Up to and including the line containing "none -> blue tile G9 level 3", set down each line of the entries below exactly, starting from the first, and leave out the rest.

The input START

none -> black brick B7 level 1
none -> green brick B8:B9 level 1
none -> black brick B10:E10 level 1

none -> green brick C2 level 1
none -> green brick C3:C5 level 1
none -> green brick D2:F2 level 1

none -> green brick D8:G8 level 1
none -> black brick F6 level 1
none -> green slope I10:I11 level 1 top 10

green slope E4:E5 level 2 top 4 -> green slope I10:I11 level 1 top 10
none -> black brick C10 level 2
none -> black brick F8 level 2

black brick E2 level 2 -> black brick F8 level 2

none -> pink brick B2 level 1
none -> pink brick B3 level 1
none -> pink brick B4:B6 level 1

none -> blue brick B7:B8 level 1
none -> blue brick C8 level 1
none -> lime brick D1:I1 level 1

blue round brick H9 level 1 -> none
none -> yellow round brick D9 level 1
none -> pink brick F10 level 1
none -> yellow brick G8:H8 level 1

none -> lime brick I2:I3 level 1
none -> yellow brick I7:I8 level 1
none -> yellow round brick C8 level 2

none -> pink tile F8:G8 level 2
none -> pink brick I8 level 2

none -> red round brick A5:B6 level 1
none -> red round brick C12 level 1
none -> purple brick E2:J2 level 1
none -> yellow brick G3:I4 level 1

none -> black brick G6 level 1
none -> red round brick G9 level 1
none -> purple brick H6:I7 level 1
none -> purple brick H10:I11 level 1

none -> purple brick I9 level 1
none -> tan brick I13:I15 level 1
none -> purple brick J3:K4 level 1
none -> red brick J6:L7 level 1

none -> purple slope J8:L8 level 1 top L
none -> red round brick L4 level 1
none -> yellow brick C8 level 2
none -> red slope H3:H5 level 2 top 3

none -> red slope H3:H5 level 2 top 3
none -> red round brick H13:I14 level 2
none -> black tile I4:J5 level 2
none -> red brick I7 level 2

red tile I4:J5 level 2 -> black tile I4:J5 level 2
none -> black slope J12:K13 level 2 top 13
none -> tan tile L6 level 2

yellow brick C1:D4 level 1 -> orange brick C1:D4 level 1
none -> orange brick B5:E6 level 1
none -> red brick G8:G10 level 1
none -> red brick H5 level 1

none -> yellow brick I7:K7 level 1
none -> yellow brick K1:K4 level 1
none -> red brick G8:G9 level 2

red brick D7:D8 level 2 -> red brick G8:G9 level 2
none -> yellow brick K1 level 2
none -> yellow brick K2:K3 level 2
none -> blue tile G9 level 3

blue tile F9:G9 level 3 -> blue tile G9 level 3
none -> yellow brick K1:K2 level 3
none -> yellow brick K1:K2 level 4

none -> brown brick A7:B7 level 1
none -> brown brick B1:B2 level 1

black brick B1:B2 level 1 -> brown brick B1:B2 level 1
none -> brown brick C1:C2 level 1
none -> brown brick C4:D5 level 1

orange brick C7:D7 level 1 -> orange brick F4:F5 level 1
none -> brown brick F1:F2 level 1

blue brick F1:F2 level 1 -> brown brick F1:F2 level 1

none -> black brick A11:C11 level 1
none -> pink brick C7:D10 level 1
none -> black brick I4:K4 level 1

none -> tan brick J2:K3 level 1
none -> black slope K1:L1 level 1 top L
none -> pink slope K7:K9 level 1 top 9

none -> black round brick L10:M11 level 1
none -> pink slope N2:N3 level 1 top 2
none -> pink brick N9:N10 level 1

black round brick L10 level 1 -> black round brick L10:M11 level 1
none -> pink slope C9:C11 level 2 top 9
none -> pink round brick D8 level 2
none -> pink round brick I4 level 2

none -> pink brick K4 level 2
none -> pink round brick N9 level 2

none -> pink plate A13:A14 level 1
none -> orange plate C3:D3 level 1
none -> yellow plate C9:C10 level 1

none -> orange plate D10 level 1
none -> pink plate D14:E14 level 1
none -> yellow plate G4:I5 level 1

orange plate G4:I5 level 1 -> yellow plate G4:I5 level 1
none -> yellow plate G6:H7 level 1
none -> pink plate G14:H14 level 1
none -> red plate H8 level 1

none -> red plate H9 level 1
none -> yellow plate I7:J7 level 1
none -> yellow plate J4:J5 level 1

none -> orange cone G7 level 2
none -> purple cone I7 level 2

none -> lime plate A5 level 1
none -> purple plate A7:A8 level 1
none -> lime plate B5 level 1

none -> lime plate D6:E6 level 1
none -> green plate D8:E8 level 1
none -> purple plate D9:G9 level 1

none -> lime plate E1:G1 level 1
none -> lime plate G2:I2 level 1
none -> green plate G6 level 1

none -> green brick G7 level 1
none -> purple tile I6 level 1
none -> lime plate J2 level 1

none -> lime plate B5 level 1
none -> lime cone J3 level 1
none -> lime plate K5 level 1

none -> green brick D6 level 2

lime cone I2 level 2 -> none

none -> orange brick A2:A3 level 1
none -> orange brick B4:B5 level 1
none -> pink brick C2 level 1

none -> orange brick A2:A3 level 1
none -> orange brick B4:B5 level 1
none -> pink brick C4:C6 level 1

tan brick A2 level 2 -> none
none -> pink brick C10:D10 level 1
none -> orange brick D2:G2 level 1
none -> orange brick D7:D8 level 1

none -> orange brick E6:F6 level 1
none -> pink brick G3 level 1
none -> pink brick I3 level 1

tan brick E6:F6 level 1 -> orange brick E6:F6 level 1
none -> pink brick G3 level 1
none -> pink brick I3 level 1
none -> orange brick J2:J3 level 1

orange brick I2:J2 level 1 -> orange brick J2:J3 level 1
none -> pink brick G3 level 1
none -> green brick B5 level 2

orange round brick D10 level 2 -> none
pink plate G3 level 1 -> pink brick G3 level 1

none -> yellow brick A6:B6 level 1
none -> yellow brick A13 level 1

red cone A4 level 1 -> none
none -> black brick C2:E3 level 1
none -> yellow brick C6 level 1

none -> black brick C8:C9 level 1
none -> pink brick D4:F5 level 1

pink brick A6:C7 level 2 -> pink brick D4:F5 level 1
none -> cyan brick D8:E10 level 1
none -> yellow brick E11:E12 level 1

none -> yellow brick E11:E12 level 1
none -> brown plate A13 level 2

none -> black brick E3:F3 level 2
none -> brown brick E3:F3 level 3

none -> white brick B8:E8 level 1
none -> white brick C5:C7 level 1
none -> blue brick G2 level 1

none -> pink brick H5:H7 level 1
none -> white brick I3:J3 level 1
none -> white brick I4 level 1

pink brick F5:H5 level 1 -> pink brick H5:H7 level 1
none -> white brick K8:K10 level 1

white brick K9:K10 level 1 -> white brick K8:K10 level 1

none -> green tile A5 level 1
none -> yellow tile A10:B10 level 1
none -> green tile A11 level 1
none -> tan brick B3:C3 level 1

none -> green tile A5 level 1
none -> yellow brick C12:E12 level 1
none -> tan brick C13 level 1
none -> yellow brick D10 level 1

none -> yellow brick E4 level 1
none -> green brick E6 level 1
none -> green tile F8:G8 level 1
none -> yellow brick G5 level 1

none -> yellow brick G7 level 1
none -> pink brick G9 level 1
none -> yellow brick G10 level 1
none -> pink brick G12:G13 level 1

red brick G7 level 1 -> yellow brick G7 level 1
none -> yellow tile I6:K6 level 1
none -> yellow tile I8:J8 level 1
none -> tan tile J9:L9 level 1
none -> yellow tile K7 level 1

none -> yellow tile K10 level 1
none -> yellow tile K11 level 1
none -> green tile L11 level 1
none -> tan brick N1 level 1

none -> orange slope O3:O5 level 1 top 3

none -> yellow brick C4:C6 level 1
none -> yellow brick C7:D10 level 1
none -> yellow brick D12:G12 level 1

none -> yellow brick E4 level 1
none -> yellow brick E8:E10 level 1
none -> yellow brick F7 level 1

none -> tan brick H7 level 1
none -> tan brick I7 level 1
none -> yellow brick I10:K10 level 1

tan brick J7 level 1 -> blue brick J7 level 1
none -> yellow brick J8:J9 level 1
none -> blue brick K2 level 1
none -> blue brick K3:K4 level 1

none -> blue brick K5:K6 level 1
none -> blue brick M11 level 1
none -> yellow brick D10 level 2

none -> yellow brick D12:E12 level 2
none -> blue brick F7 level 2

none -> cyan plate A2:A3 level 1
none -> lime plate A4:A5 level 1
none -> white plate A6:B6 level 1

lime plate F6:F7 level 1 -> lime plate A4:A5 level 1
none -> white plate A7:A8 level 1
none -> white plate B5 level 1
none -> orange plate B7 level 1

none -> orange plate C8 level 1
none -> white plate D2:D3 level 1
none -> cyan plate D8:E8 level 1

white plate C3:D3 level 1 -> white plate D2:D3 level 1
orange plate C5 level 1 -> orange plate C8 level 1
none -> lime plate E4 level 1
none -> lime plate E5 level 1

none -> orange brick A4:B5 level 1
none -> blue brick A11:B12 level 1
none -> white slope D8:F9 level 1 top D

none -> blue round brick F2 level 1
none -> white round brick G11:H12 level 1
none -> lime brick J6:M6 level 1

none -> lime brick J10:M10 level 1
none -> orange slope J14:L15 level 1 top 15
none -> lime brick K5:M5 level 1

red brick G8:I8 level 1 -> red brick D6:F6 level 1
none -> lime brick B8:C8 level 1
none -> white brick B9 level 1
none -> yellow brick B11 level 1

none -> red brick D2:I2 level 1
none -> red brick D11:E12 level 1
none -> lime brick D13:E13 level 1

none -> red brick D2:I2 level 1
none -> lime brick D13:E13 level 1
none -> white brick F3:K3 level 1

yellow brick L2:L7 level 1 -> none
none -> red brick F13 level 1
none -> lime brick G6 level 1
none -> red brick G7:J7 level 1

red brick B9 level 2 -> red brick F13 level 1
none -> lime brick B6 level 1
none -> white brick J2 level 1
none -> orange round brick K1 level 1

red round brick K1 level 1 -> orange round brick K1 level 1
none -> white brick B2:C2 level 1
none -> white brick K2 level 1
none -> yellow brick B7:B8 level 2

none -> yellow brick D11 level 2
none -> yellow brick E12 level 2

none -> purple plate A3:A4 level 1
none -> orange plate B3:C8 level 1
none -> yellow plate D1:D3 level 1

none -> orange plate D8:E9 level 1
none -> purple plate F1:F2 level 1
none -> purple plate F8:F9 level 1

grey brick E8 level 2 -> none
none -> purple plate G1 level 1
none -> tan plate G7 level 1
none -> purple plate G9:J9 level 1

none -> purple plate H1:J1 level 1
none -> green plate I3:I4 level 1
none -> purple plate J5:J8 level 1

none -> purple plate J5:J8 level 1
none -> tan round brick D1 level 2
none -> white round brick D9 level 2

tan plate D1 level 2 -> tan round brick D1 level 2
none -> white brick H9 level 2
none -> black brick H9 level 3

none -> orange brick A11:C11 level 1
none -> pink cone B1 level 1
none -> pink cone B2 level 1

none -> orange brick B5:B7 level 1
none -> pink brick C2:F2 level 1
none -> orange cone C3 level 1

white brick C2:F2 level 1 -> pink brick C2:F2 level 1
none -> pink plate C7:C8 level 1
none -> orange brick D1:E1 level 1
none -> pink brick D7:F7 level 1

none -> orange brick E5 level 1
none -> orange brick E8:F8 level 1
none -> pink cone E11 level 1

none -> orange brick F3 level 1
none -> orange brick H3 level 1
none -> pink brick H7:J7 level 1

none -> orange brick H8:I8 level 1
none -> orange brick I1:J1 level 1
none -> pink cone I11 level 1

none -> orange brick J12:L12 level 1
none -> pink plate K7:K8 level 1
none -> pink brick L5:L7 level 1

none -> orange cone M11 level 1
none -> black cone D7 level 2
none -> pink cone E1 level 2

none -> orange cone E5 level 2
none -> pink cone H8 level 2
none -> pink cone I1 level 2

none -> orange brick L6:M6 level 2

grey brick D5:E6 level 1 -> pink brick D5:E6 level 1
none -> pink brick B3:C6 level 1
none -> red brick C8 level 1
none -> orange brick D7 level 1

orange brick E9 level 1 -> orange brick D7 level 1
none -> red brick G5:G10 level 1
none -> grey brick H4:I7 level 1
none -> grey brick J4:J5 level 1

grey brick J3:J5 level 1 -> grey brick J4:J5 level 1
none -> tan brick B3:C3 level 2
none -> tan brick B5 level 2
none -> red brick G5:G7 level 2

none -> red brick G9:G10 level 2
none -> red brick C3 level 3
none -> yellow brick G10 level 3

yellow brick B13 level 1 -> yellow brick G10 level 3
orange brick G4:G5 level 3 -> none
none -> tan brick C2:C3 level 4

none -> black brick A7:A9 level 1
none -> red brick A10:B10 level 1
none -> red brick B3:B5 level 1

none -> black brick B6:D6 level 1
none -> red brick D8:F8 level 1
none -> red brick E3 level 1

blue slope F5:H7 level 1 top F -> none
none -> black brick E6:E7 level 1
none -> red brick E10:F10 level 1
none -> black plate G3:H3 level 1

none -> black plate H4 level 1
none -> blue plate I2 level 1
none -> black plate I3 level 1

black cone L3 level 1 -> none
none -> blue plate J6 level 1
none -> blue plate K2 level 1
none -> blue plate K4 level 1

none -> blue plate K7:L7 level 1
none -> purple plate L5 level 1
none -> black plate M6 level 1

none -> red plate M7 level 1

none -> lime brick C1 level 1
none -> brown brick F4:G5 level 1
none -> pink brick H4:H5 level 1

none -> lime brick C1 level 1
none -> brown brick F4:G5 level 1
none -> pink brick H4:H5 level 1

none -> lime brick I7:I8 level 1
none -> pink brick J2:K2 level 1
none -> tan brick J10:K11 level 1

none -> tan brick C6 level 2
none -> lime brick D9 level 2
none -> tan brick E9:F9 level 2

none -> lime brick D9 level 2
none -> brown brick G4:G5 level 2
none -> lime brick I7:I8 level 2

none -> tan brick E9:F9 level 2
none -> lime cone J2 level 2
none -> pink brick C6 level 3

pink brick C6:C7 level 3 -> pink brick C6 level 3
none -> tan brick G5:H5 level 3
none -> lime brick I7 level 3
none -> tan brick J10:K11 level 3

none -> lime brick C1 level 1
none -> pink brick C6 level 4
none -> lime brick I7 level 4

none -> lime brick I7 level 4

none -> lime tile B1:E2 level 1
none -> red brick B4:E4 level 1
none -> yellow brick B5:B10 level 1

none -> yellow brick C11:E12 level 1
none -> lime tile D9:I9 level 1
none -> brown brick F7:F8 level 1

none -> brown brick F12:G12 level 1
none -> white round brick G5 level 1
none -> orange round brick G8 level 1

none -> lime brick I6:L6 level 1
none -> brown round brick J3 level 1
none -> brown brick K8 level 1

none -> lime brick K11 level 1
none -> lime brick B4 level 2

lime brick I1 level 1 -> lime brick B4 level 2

The input END

## Task solution
none -> black brick B7 level 1
none -> green brick B8:B9 level 1
none -> black brick B10:E10 level 1

none -> green brick C2 level 1
none -> green brick C3:C5 level 1
none -> green brick D2:F2 level 1

none -> green brick D8:G8 level 1
none -> black brick F6 level 1
none -> green slope I10:I11 level 1 top 10

green slope E4:E5 level 2 top 4 -> green slope I10:I11 level 1 top 10
none -> black brick C10 level 2
none -> black brick F8 level 2

black brick E2 level 2 -> black brick F8 level 2

none -> pink brick B2 level 1
none -> pink brick B3 level 1
none -> pink brick B4:B6 level 1

none -> blue brick B7:B8 level 1
none -> blue brick C8 level 1
none -> lime brick D1:I1 level 1

blue round brick H9 level 1 -> none
none -> yellow round brick D9 level 1
none -> pink brick F10 level 1
none -> yellow brick G8:H8 level 1

none -> lime brick I2:I3 level 1
none -> yellow brick I7:I8 level 1
none -> yellow round brick C8 level 2

none -> pink tile F8:G8 level 2
none -> pink brick I8 level 2

none -> red round brick A5:B6 level 1
none -> red round brick C12 level 1
none -> purple brick E2:J2 level 1
none -> yellow brick G3:I4 level 1

none -> black brick G6 level 1
none -> red round brick G9 level 1
none -> purple brick H6:I7 level 1
none -> purple brick H10:I11 level 1

none -> purple brick I9 level 1
none -> tan brick I13:I15 level 1
none -> purple brick J3:K4 level 1
none -> red brick J6:L7 level 1

none -> purple slope J8:L8 level 1 top L
none -> red round brick L4 level 1
none -> yellow brick C8 level 2
none -> red slope H3:H5 level 2 top 3

none -> red slope H3:H5 level 2 top 3
none -> red round brick H13:I14 level 2
none -> black tile I4:J5 level 2
none -> red brick I7 level 2

red tile I4:J5 level 2 -> black tile I4:J5 level 2
none -> black slope J12:K13 level 2 top 13
none -> tan tile L6 level 2

yellow brick C1:D4 level 1 -> orange brick C1:D4 level 1
none -> orange brick B5:E6 level 1
none -> red brick G8:G10 level 1
none -> red brick H5 level 1

none -> yellow brick I7:K7 level 1
none -> yellow brick K1:K4 level 1
none -> red brick G8:G9 level 2

red brick D7:D8 level 2 -> red brick G8:G9 level 2
none -> yellow brick K1 level 2
none -> yellow brick K2:K3 level 2
none -> blue tile G9 level 3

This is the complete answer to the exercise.